┏━━
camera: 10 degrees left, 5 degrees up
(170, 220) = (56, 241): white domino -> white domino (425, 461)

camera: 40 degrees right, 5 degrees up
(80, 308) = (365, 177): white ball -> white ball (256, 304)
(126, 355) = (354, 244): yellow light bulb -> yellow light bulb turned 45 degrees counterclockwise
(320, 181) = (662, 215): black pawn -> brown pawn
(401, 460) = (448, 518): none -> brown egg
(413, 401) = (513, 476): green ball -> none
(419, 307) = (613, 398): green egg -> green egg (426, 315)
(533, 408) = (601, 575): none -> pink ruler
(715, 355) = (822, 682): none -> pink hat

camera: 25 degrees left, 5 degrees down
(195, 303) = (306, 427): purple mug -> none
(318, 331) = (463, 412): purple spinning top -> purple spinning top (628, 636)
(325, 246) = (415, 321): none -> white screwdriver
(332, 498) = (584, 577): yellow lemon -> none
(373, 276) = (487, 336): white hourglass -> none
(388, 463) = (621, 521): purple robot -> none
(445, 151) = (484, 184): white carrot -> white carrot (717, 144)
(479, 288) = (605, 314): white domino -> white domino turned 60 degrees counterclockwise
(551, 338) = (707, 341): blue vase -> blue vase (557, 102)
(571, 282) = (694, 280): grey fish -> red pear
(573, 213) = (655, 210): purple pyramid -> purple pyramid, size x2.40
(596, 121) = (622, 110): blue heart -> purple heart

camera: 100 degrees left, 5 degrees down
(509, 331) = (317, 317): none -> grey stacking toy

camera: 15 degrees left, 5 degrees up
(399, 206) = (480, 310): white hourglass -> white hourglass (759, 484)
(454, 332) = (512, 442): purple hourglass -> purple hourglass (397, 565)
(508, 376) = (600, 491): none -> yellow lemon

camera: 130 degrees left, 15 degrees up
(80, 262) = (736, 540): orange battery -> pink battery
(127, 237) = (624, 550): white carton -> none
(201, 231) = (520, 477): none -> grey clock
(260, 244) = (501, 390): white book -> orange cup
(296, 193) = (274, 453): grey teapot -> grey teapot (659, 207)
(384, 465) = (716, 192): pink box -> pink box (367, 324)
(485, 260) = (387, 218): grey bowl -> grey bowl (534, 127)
┗━━
PROBLEM TO SOLVE: The lines above starting at the one that contains "(419, 307) = (613, 398): green" and ending at the one that contains "camera: 100 degrees left, 5 degrees down" must be transcribed exactly, and no other lines may appear.

WORKED SOLUTION:
(419, 307) = (613, 398): green egg -> green egg (426, 315)
(533, 408) = (601, 575): none -> pink ruler
(715, 355) = (822, 682): none -> pink hat

camera: 25 degrees left, 5 degrees down
(195, 303) = (306, 427): purple mug -> none
(318, 331) = (463, 412): purple spinning top -> purple spinning top (628, 636)
(325, 246) = (415, 321): none -> white screwdriver
(332, 498) = (584, 577): yellow lemon -> none
(373, 276) = (487, 336): white hourglass -> none
(388, 463) = (621, 521): purple robot -> none
(445, 151) = (484, 184): white carrot -> white carrot (717, 144)
(479, 288) = (605, 314): white domino -> white domino turned 60 degrees counterclockwise
(551, 338) = (707, 341): blue vase -> blue vase (557, 102)
(571, 282) = (694, 280): grey fish -> red pear
(573, 213) = (655, 210): purple pyramid -> purple pyramid, size x2.40
(596, 121) = (622, 110): blue heart -> purple heart

camera: 100 degrees left, 5 degrees down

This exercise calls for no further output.